WHAT THIS TASK INVOLVES:
Copy every record below exactly as written, but leave out the pictures.
============================================================
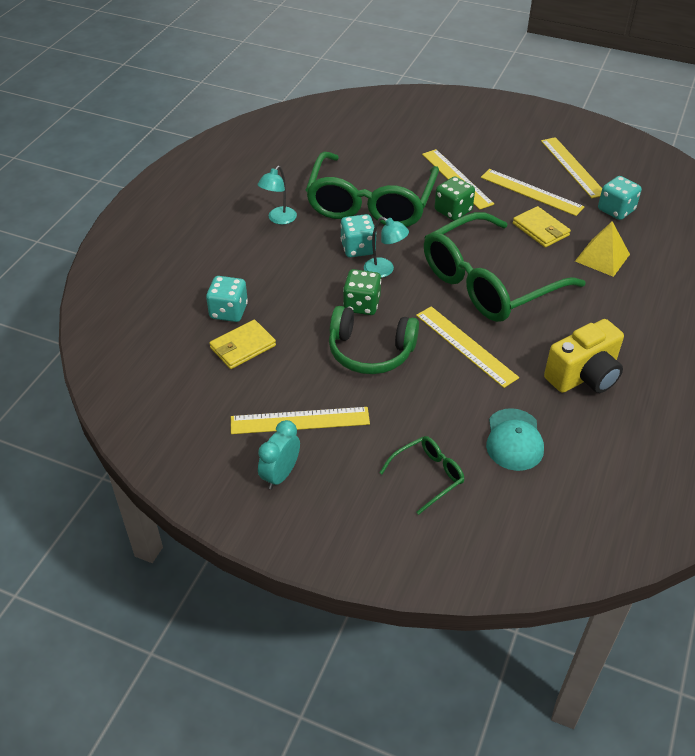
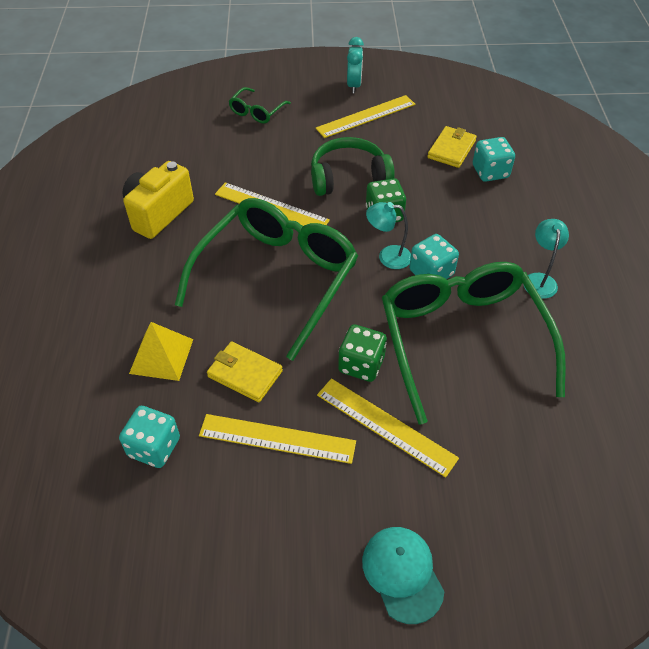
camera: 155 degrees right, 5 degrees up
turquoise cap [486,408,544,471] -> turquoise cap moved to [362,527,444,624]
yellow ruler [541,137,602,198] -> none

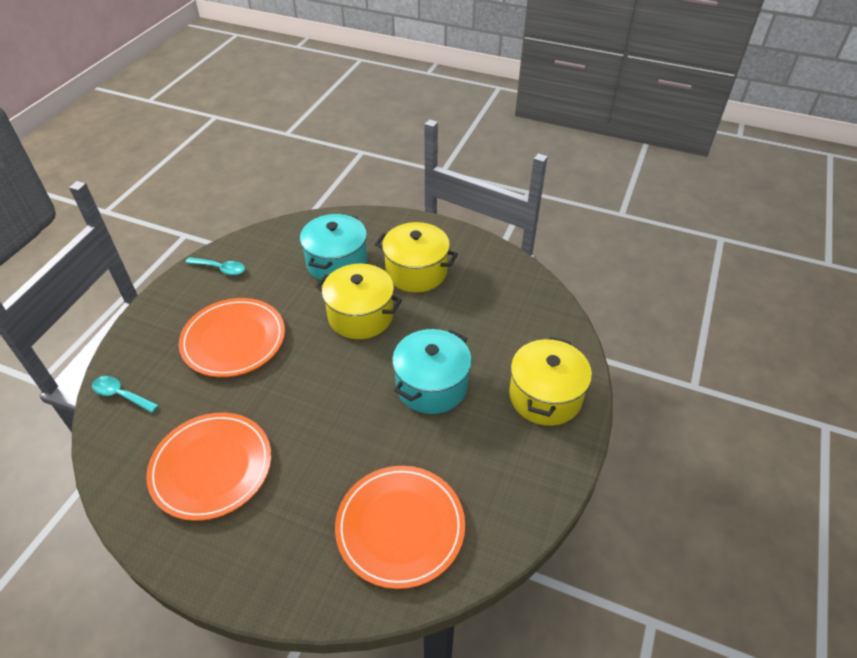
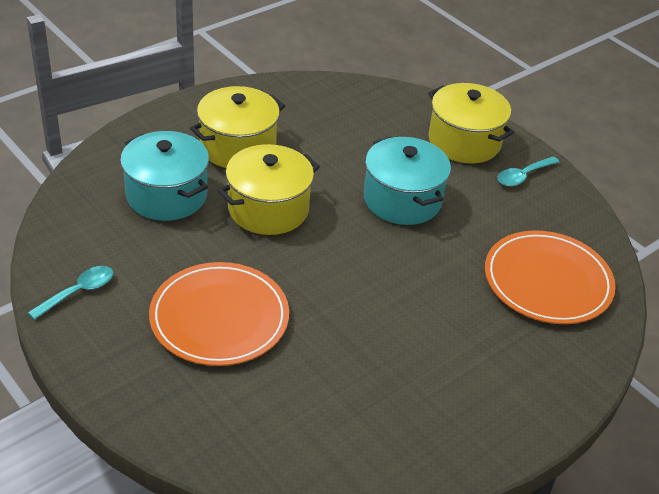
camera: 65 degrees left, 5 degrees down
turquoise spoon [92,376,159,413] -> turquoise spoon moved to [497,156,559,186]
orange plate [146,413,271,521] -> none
============================================================
TASK ANSWER:
camera: 155 degrees right, 5 degrees up
turquoise cap [486,408,544,471] -> turquoise cap moved to [362,527,444,624]
yellow ruler [541,137,602,198] -> none

camera: 65 degrees left, 5 degrees down
turquoise spoon [92,376,159,413] -> turquoise spoon moved to [497,156,559,186]
orange plate [146,413,271,521] -> none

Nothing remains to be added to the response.